## WHAT YOU HAVE TO DO
Repeat the lines from the line with "C6: 100nF (VB, VI) -> 100nF (GND, VB)" to the line with "Q3: NMOS (G" in the listing below, keeping both end lines and adding nothing.

## DATA SECTION

-----

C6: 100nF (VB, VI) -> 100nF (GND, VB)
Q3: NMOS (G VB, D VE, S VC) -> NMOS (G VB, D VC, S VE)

-----

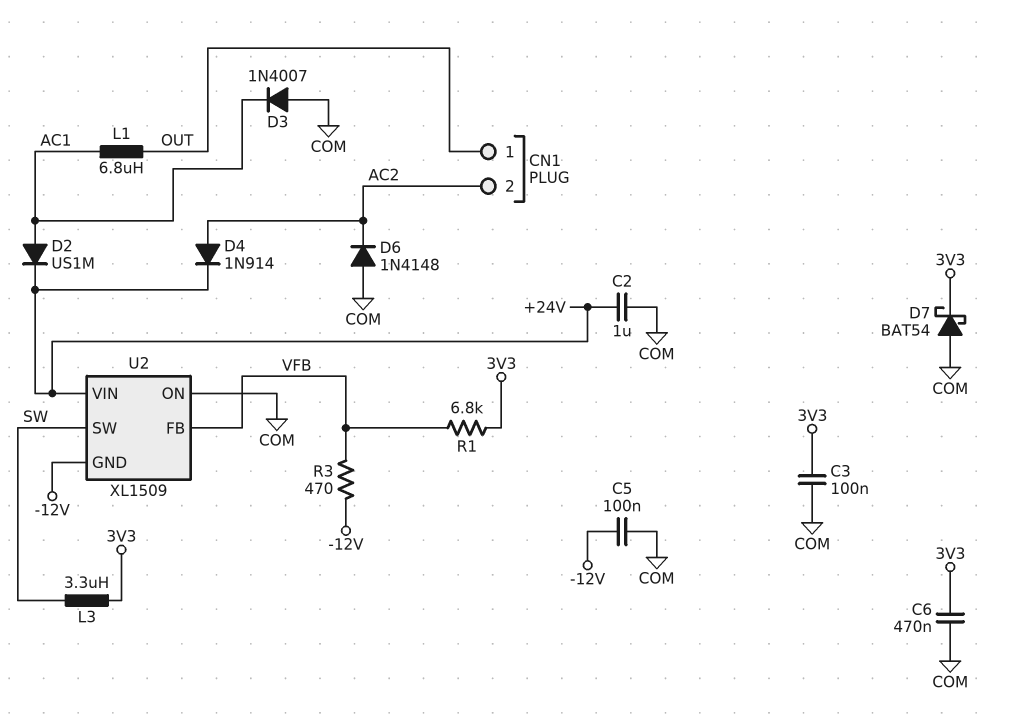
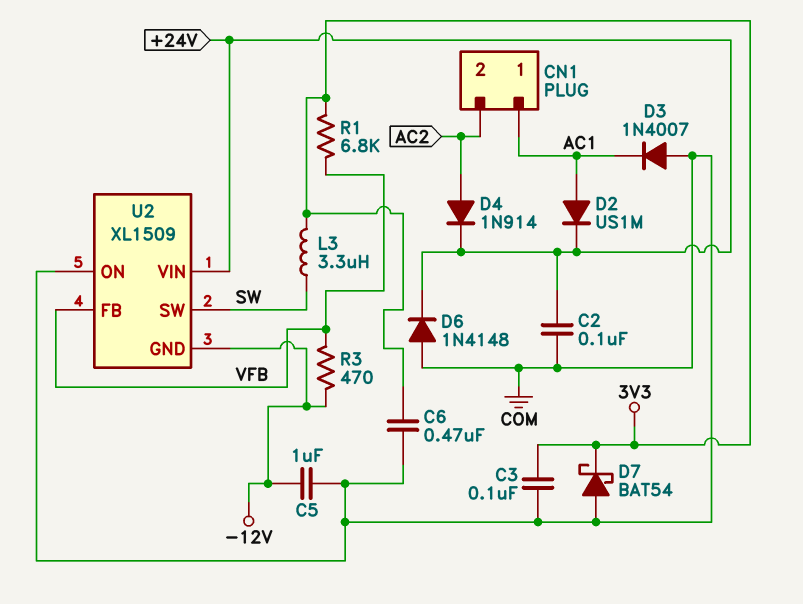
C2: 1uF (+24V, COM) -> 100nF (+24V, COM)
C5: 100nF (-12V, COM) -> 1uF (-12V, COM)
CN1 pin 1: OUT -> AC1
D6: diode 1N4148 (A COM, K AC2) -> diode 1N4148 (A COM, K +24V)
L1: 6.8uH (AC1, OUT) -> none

-----

## RESPONSE AREA
C6: 100nF (VB, VI) -> 100nF (GND, VB)
Q3: NMOS (G VB, D VE, S VC) -> NMOS (G VB, D VC, S VE)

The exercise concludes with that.